-- ABOUT THIS EXERCISE --
When the line containing "D2: diode 1N4148" appears in the data below, begin copying there and stop only after the line containing "RV1: 1k (+9V, VEXT, wiper".

-- THE DATA --
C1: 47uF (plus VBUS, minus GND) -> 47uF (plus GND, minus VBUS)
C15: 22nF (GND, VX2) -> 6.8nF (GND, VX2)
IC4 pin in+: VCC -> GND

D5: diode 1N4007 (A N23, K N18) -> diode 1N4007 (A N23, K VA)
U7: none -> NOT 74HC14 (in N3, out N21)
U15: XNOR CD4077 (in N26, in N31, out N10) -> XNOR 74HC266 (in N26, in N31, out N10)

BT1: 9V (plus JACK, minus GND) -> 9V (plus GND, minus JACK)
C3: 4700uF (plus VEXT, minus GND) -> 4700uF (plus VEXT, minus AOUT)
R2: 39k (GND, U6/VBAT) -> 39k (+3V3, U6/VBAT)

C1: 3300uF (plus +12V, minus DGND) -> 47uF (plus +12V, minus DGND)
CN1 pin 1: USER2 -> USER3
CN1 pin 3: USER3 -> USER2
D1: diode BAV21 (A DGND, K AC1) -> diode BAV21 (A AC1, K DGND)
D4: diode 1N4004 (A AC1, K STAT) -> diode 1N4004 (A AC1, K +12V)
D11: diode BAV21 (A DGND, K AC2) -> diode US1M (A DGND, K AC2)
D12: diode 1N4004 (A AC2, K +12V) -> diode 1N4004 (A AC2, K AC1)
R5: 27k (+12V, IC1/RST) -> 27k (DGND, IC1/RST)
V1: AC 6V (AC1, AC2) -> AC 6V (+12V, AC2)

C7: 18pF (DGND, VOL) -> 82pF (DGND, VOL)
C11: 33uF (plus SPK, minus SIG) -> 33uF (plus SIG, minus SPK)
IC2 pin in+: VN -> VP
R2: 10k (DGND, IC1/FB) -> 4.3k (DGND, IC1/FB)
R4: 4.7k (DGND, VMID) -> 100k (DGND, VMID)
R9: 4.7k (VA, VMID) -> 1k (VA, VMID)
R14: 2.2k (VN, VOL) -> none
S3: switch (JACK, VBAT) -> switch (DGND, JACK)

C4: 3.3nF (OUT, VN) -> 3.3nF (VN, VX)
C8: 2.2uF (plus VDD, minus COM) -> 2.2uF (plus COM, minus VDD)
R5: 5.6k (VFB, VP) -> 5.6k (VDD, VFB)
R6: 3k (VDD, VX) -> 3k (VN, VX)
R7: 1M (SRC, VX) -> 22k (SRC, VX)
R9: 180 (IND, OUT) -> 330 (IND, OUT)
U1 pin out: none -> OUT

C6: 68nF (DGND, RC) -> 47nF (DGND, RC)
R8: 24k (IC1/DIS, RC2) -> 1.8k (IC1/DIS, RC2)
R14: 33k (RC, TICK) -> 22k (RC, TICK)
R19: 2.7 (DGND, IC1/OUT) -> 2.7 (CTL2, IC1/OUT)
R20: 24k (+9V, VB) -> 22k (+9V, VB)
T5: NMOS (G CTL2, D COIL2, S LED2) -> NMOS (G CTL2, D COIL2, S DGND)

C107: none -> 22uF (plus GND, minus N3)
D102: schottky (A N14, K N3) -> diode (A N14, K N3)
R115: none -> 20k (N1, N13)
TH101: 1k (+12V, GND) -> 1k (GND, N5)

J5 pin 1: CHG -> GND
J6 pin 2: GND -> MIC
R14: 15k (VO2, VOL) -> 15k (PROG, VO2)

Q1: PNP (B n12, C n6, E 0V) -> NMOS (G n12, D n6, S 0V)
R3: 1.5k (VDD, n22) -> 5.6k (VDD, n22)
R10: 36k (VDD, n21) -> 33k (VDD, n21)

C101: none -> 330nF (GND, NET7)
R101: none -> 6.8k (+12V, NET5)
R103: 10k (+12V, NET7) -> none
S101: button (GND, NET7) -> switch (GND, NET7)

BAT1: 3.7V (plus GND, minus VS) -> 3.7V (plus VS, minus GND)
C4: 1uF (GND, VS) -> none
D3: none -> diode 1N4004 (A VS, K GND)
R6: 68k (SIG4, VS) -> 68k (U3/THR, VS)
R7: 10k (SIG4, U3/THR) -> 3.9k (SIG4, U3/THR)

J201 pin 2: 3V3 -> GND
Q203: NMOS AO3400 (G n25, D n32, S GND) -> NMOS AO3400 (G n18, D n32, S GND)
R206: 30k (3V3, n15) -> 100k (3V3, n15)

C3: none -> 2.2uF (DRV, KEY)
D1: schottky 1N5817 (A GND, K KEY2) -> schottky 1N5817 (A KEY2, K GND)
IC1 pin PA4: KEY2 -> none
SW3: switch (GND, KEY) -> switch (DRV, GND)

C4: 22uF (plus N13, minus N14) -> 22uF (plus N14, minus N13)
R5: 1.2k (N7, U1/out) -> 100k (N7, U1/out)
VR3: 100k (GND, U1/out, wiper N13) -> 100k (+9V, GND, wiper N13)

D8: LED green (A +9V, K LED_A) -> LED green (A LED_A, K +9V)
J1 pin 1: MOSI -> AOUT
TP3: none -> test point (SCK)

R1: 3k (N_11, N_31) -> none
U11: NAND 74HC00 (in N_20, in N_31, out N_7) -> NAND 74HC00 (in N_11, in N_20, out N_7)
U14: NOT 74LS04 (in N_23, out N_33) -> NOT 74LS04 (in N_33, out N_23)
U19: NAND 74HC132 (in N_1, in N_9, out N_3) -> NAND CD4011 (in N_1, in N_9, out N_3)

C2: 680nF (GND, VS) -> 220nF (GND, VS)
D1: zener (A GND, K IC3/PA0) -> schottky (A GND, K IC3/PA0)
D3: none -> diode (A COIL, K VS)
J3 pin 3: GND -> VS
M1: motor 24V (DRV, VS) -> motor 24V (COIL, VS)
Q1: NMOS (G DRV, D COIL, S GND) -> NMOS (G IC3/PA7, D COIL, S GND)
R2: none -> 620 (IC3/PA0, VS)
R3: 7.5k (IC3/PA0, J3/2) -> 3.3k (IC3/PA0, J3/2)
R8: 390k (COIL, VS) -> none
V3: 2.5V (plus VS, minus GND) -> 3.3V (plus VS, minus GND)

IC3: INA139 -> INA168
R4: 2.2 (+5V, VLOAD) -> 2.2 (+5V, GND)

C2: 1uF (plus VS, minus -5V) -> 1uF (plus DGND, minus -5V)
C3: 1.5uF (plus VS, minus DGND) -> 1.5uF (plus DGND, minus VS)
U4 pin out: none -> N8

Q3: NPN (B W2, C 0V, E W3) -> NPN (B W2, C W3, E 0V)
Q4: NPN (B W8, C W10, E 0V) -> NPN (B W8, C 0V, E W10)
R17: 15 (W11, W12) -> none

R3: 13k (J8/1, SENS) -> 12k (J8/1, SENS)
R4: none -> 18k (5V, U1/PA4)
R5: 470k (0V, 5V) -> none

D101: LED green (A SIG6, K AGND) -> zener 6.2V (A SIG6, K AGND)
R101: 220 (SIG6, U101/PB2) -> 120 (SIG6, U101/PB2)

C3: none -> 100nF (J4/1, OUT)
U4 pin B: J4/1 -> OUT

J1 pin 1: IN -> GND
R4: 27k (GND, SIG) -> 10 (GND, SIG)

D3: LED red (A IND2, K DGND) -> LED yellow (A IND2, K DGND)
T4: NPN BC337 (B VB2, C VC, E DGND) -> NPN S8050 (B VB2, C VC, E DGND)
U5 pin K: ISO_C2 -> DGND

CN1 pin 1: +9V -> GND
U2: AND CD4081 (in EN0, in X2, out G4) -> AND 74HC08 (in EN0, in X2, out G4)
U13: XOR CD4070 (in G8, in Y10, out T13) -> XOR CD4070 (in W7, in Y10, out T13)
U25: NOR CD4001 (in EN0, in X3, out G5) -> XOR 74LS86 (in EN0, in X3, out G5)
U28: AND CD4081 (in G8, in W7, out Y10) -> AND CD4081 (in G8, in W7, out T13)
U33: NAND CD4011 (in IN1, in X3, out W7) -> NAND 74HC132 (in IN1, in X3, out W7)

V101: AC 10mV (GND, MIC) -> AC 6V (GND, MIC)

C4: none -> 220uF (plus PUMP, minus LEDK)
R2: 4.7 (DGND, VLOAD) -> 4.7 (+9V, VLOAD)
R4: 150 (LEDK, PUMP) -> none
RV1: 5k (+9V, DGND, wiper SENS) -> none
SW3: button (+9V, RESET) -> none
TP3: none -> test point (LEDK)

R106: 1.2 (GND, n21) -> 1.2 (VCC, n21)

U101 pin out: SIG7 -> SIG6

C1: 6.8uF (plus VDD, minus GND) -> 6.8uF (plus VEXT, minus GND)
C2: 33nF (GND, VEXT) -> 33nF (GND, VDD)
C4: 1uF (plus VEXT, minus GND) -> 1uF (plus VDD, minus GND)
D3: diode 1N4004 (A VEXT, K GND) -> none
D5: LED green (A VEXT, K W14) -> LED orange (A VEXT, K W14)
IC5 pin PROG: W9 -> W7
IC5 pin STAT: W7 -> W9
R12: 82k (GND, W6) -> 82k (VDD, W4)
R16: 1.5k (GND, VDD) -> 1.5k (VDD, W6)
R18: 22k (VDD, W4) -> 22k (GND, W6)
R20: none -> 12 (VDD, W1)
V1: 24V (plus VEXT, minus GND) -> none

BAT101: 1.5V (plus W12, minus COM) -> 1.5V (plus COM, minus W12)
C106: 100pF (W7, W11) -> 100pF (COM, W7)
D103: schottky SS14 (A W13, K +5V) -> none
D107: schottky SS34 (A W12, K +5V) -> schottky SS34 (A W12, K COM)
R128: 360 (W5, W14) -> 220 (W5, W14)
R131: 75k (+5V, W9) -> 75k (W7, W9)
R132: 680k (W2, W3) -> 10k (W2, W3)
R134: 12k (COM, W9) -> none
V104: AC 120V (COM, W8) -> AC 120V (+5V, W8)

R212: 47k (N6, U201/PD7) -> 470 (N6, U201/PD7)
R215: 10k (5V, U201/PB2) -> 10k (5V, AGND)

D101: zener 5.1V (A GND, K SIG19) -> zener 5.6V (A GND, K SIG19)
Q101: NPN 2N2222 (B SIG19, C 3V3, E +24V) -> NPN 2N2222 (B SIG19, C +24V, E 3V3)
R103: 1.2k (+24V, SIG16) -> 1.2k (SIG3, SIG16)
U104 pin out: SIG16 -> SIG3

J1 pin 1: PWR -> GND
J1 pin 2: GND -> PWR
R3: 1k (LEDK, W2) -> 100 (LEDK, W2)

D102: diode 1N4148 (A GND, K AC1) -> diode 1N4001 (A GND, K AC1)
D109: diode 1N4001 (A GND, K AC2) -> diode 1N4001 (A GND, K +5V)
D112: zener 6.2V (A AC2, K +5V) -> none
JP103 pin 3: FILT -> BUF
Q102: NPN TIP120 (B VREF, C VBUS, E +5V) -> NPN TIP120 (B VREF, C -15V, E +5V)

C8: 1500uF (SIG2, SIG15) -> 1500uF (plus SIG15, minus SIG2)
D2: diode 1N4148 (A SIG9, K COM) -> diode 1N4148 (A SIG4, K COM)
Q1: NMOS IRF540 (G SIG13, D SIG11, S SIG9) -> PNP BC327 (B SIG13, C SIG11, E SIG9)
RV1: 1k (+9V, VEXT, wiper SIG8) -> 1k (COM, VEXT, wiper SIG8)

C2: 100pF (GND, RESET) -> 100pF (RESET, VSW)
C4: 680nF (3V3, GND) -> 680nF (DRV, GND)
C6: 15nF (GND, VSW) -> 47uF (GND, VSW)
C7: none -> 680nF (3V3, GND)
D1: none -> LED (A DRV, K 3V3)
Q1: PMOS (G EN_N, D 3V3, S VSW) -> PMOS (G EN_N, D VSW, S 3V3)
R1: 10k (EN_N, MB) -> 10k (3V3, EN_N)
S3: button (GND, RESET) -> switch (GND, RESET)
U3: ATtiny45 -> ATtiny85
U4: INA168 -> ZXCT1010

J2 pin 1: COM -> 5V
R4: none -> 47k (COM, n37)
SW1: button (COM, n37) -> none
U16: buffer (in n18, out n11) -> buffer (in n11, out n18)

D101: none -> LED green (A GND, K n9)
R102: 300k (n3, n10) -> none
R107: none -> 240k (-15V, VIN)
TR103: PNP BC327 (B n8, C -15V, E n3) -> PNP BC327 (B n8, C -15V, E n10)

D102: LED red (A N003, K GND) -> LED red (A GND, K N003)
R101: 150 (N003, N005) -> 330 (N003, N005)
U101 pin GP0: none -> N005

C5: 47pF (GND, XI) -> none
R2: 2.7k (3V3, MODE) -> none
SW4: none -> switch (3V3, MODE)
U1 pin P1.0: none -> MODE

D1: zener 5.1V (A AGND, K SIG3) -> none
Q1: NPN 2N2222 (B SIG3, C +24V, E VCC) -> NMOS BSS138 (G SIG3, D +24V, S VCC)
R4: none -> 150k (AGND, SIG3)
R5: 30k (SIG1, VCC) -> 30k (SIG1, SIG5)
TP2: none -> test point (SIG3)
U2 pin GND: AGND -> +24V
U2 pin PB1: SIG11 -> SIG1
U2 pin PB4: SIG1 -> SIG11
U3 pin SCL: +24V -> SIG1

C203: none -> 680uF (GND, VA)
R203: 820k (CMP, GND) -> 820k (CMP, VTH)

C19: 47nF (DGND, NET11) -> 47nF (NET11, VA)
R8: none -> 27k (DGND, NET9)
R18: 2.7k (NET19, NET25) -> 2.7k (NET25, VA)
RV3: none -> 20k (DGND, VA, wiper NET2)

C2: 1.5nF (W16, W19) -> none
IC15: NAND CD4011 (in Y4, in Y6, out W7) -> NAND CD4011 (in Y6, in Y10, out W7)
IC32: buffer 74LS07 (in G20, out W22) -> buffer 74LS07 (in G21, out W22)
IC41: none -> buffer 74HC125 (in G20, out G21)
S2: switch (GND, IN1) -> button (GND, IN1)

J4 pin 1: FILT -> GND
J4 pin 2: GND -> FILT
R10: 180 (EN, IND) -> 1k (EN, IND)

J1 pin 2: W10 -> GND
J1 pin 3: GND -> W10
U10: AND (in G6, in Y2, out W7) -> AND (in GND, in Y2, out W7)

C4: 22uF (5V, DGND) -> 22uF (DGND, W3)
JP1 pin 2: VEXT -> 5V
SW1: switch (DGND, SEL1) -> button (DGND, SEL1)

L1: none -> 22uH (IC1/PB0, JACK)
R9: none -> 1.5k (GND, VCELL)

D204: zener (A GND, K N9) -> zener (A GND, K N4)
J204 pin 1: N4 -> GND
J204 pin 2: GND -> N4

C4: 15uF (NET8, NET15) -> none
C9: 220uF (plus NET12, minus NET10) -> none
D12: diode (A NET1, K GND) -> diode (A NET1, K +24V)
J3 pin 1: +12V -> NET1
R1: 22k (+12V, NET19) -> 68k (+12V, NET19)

-- ANSWER AREA --
D2: diode 1N4148 (A SIG9, K COM) -> diode 1N4148 (A SIG4, K COM)
Q1: NMOS IRF540 (G SIG13, D SIG11, S SIG9) -> PNP BC327 (B SIG13, C SIG11, E SIG9)
RV1: 1k (+9V, VEXT, wiper SIG8) -> 1k (COM, VEXT, wiper SIG8)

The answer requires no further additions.